START THE INPUT

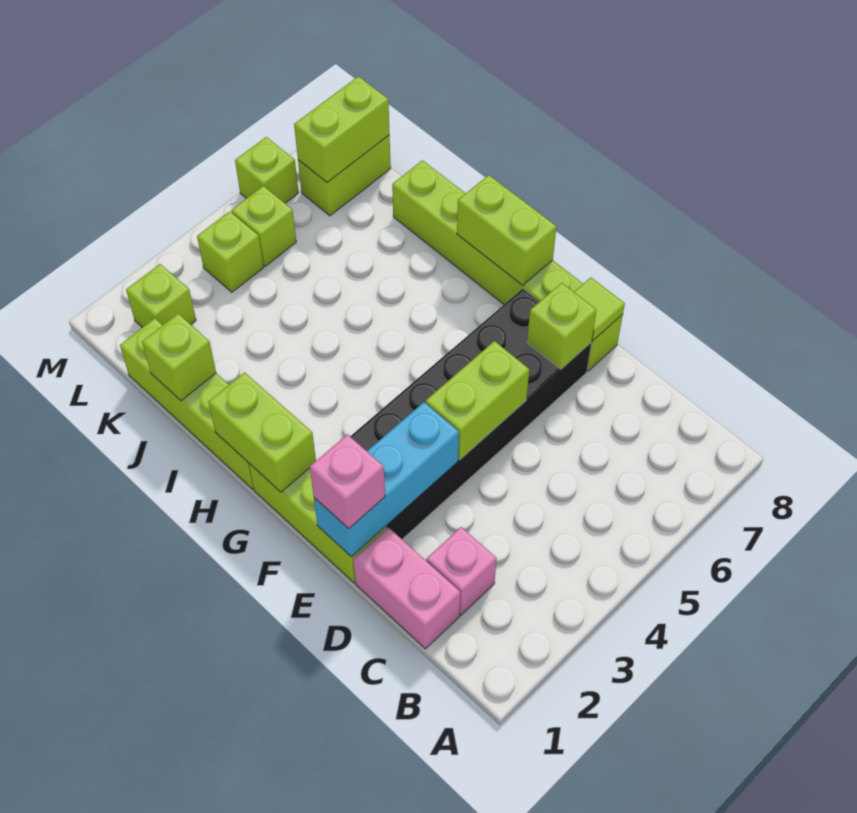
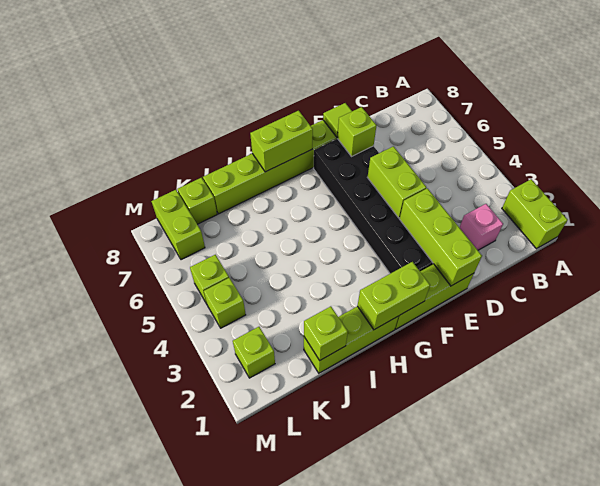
pink brick C1:D1 level 1 -> none
cyan brick E1:E3 level 2 -> lime brick E1:E3 level 2
pink brick E1 level 3 -> none
lime brick H1:K1 level 1 -> lime brick H1:J1 level 1
lime brick L7:L8 level 2 -> lime brick A1:A2 level 1
lime brick M6 level 1 -> lime brick K8 level 1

END THE INPUT

* TASK REQUIREMENTS *
Reproduce the final stretch of the data above: every line from the one holding "cyan brick E1:E3" through the end, inclusive, exactly as written and nothing else.

* RESPONSE *
cyan brick E1:E3 level 2 -> lime brick E1:E3 level 2
pink brick E1 level 3 -> none
lime brick H1:K1 level 1 -> lime brick H1:J1 level 1
lime brick L7:L8 level 2 -> lime brick A1:A2 level 1
lime brick M6 level 1 -> lime brick K8 level 1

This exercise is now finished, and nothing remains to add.